ABOUT THIS EXERCISE:
Where the data below has the string "yellow", return the whole line.

RECORD EXTRACTS:
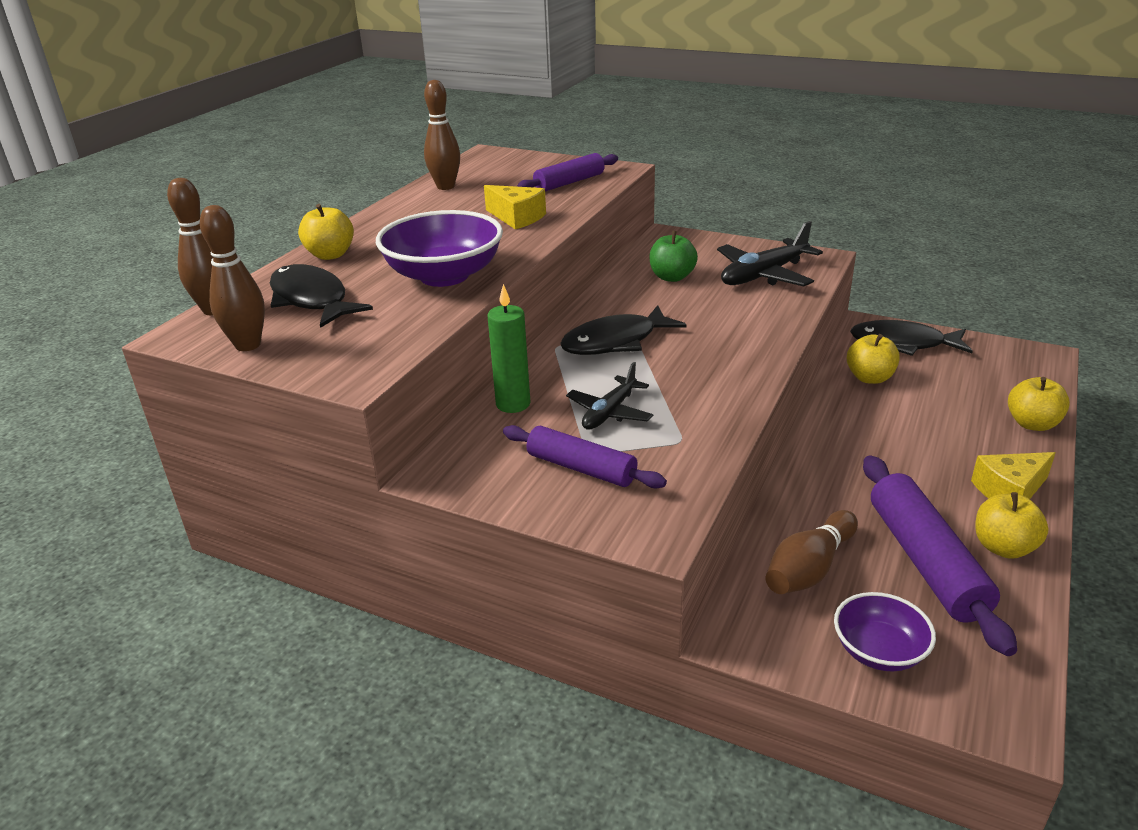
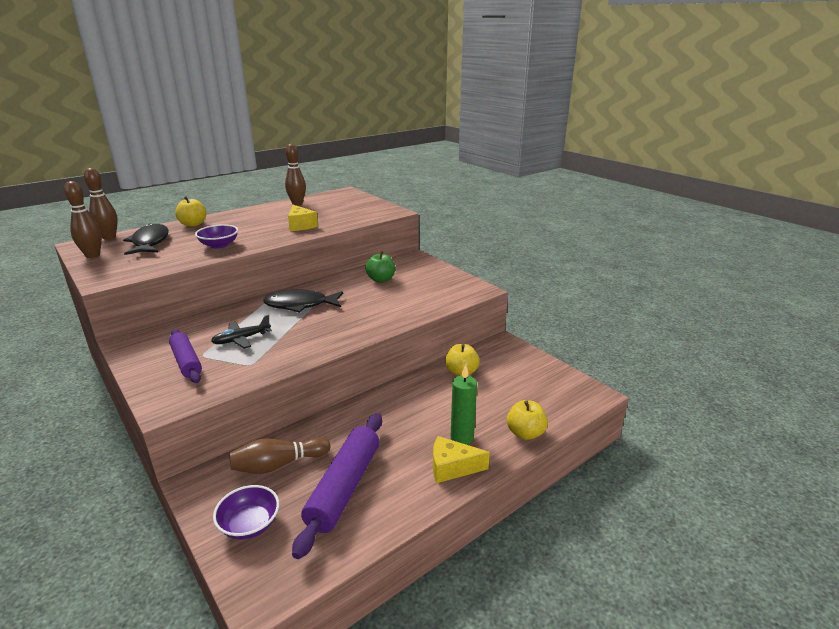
camera: 25 degrees right, 5 degrees down
purple bowl [376,210,503,287] -> purple bowl [195,224,238,249], size x0.59
green candle [487,284,530,413] -> green candle moved to [451,365,477,445]
purple rolling pin [517,153,618,191] -> none
black plane [717,221,823,287] -> none
black fish [850,320,973,356] -> none
yellow apple [975,492,1048,559] -> none

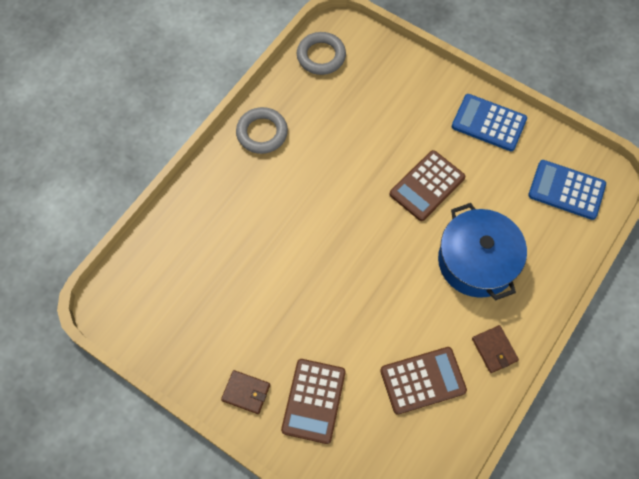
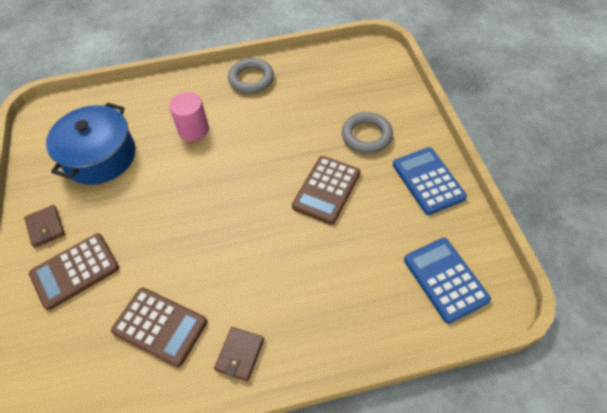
camera: 45 degrees right, 10 degrees down
grey ring [297,32,346,75] -> grey ring moved to [342,112,393,153]
brown calculator [389,150,465,221] -> brown calculator turned 60 degrees counterclockwise [292,156,361,225]
blue pot [438,203,527,301] -> blue pot moved to [46,102,136,185]
none -> pink cylinder [169,92,209,141]

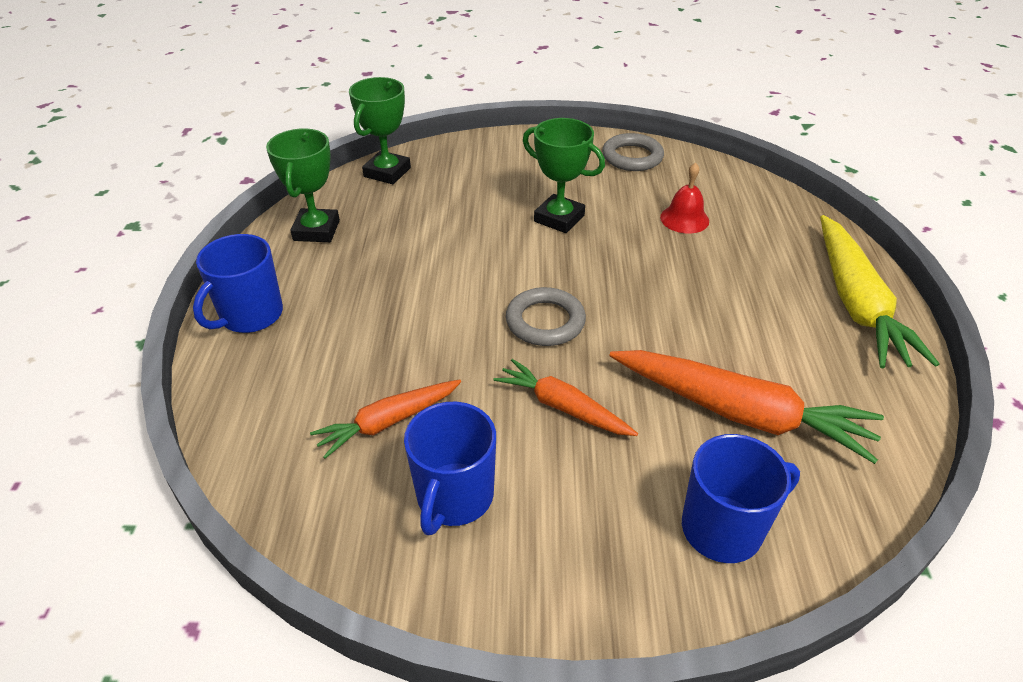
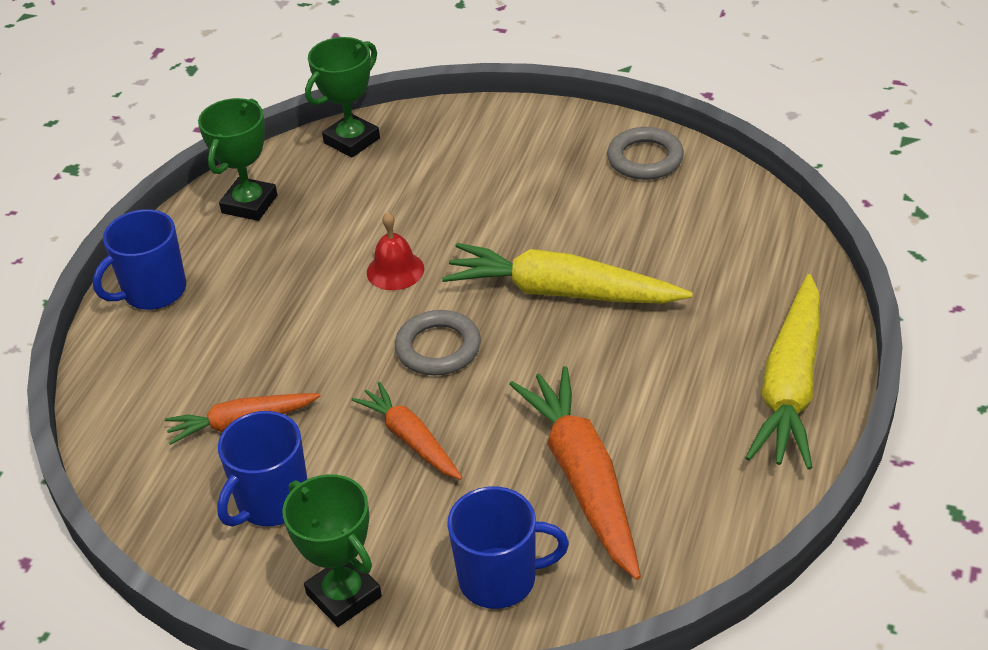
camera: 20 degrees right, 0 degrees up
green trophy [523,118,605,233] -> green trophy moved to [282,474,382,627]
orange carrot [609,350,884,464] -> orange carrot turned 150 degrees counterclockwise [509,366,641,580]
red bell [660,162,709,234] -> red bell moved to [367,212,424,290]
none -> yellow carrot [442,243,693,304]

REPLY TO THE TASK:
yellow apple [975,492,1048,559] -> none
none -> yellow carrot [442,243,693,304]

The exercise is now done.